◆ Source records ◆
◇ ◇ ◇ ◇

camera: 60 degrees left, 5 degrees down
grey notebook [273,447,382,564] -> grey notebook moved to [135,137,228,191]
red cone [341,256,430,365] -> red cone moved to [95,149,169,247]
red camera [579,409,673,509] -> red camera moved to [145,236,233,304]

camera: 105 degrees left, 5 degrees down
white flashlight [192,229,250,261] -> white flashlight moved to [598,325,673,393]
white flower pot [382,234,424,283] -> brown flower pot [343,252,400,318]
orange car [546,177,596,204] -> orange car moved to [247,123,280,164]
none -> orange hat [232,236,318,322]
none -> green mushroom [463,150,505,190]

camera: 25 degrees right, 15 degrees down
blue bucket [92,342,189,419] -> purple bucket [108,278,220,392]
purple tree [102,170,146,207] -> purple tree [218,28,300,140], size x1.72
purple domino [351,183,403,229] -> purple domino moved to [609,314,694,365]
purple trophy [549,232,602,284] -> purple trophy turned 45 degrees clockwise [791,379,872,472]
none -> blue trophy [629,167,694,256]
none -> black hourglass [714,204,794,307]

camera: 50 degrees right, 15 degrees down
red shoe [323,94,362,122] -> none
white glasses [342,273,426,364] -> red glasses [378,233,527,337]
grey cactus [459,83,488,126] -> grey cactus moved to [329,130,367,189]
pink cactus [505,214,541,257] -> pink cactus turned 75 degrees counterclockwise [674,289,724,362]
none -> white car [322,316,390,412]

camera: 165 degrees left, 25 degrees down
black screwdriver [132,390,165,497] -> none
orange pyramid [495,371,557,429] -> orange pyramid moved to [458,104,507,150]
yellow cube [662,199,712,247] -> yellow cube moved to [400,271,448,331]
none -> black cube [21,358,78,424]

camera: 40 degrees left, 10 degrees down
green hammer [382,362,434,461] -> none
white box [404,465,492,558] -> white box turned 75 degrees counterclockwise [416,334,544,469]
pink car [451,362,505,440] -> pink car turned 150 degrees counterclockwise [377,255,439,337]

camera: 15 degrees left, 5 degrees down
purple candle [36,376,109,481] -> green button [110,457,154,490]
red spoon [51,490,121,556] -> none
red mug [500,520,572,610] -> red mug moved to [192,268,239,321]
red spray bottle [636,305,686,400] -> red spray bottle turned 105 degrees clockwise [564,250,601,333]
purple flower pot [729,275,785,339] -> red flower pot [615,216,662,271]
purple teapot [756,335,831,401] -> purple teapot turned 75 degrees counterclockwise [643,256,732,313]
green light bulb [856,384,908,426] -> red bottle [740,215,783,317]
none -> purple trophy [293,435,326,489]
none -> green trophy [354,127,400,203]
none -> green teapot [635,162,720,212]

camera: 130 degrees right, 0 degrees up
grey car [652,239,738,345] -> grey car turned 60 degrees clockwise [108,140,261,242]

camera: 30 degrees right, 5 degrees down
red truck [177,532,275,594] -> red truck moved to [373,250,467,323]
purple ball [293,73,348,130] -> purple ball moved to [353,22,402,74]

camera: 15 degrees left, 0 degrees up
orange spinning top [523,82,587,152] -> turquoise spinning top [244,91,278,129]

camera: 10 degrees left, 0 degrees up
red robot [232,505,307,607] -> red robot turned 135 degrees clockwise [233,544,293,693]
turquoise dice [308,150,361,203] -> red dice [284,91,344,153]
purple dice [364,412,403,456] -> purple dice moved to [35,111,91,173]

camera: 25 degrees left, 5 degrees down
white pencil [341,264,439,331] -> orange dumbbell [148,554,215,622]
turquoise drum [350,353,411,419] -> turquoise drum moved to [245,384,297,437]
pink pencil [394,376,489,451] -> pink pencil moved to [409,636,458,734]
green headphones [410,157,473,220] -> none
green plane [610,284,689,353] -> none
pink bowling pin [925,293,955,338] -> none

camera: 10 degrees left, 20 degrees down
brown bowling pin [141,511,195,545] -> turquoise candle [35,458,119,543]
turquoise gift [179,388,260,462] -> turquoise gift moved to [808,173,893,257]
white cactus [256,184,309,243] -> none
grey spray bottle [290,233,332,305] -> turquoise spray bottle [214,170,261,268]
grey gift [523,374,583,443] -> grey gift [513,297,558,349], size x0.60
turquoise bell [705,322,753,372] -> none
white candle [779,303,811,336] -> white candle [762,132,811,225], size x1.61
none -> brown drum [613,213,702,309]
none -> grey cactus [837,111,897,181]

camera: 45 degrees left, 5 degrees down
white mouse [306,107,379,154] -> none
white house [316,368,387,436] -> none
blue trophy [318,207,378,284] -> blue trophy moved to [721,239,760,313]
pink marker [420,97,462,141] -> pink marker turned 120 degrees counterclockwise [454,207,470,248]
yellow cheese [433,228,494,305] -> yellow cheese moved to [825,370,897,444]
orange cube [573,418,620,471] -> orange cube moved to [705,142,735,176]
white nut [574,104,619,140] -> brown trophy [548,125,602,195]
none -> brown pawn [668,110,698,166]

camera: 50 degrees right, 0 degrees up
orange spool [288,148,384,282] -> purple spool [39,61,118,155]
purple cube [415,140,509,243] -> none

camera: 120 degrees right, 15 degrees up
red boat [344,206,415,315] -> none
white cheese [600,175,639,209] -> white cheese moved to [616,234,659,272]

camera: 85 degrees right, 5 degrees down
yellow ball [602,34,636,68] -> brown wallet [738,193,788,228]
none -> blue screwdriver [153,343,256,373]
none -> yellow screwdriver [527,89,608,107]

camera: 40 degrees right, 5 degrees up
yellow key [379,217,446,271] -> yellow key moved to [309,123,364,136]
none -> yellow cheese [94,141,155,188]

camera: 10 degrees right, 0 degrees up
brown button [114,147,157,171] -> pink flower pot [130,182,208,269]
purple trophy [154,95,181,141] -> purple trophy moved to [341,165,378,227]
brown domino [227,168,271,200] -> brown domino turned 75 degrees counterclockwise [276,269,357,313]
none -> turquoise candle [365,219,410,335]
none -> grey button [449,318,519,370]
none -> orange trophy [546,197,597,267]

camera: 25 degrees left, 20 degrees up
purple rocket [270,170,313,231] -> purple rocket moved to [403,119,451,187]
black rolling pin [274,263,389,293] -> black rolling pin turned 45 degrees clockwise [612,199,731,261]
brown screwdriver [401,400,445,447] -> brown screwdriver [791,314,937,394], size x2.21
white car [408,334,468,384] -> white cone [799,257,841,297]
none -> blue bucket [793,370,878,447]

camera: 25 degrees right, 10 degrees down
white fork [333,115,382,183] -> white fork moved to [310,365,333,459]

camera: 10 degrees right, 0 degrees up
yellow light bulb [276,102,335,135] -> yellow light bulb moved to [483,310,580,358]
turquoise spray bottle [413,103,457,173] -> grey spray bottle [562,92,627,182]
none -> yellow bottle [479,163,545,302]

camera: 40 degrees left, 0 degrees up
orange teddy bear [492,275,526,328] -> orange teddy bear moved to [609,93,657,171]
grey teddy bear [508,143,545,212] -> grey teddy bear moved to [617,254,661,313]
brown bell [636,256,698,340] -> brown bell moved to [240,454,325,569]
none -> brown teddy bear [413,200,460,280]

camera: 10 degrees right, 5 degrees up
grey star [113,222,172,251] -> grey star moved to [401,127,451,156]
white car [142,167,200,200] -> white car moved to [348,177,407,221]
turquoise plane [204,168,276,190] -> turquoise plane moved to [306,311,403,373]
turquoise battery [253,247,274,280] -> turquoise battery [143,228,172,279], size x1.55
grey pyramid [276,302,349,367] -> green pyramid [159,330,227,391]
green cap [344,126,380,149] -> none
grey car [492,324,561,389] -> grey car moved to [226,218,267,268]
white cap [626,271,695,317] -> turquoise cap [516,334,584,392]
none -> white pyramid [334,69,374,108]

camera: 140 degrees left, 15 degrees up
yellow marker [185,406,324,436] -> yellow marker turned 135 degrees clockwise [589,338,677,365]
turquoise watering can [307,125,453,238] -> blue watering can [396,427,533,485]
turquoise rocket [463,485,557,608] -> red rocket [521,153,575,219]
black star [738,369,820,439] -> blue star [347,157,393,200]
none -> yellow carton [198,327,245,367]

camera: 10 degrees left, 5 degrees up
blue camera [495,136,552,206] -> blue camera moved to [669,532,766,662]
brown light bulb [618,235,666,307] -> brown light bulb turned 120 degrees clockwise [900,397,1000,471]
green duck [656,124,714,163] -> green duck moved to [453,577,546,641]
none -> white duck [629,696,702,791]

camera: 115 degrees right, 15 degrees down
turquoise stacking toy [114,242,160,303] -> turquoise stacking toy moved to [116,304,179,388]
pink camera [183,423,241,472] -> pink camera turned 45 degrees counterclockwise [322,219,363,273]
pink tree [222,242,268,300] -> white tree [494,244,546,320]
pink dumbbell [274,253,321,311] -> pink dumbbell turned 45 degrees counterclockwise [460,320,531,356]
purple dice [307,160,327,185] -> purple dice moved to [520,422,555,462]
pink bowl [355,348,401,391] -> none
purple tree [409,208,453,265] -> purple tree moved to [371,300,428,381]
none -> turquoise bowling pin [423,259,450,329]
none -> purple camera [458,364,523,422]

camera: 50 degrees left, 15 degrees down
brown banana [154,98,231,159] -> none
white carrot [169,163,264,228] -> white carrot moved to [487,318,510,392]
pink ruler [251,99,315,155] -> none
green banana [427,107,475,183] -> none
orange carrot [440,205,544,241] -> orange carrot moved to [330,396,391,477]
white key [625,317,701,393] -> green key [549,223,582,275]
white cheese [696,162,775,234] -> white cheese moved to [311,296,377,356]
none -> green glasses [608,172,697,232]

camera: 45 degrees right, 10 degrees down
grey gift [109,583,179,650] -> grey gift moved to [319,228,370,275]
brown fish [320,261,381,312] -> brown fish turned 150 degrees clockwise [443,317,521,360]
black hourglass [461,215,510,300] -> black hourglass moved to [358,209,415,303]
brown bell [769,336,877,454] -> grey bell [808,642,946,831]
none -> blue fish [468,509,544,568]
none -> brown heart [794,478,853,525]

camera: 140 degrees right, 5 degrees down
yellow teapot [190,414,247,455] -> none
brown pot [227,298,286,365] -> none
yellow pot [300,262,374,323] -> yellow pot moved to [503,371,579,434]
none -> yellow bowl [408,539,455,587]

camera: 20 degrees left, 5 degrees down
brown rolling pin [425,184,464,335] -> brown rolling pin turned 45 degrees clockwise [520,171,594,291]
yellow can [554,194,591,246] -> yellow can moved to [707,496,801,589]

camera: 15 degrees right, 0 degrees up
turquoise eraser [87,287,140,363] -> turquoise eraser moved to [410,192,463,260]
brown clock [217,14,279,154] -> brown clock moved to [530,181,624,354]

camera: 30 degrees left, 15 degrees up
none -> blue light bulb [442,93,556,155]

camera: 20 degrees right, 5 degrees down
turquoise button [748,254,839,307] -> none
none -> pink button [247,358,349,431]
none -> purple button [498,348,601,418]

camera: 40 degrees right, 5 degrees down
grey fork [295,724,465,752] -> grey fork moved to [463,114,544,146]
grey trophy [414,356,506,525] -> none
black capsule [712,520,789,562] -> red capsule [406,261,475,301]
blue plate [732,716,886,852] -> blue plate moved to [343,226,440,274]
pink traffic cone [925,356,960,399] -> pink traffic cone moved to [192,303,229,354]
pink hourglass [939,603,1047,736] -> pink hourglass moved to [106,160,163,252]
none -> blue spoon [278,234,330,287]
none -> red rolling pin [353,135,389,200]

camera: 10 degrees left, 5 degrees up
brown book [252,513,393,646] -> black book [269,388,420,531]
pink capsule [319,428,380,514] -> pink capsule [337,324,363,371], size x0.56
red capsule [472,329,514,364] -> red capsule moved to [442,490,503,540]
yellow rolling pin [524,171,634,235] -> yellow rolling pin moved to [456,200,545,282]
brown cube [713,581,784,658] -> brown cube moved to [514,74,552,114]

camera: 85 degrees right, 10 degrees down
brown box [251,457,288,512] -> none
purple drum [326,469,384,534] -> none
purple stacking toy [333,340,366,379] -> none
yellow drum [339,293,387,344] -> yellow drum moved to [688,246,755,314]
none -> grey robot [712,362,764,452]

◇ ◇ ◇ ◇

◆ Task instructions ◆
Look above for the line holding "none -> green glasses [608,172,697,232]" and the line holding "turquoise button [748,254,839,307] -> none", then output exactly those two lines and every line between them, nothing more.

◆ Completed exercise ◆
none -> green glasses [608,172,697,232]

camera: 45 degrees right, 10 degrees down
grey gift [109,583,179,650] -> grey gift moved to [319,228,370,275]
brown fish [320,261,381,312] -> brown fish turned 150 degrees clockwise [443,317,521,360]
black hourglass [461,215,510,300] -> black hourglass moved to [358,209,415,303]
brown bell [769,336,877,454] -> grey bell [808,642,946,831]
none -> blue fish [468,509,544,568]
none -> brown heart [794,478,853,525]

camera: 140 degrees right, 5 degrees down
yellow teapot [190,414,247,455] -> none
brown pot [227,298,286,365] -> none
yellow pot [300,262,374,323] -> yellow pot moved to [503,371,579,434]
none -> yellow bowl [408,539,455,587]

camera: 20 degrees left, 5 degrees down
brown rolling pin [425,184,464,335] -> brown rolling pin turned 45 degrees clockwise [520,171,594,291]
yellow can [554,194,591,246] -> yellow can moved to [707,496,801,589]

camera: 15 degrees right, 0 degrees up
turquoise eraser [87,287,140,363] -> turquoise eraser moved to [410,192,463,260]
brown clock [217,14,279,154] -> brown clock moved to [530,181,624,354]

camera: 30 degrees left, 15 degrees up
none -> blue light bulb [442,93,556,155]

camera: 20 degrees right, 5 degrees down
turquoise button [748,254,839,307] -> none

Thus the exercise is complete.